Problem details: Look through the data below. Collect every line where the word "cross" occurs.

[Data records — start]

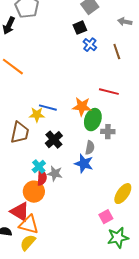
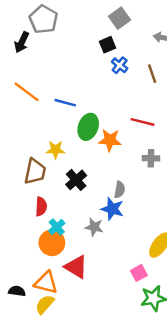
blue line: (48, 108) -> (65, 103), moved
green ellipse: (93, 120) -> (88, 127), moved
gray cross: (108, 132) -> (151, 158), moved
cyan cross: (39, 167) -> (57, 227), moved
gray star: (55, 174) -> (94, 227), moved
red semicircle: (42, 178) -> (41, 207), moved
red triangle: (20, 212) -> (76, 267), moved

[Data records — finish]

Response to the task:
gray cross: (108, 132) -> (151, 158), moved
cyan cross: (39, 167) -> (57, 227), moved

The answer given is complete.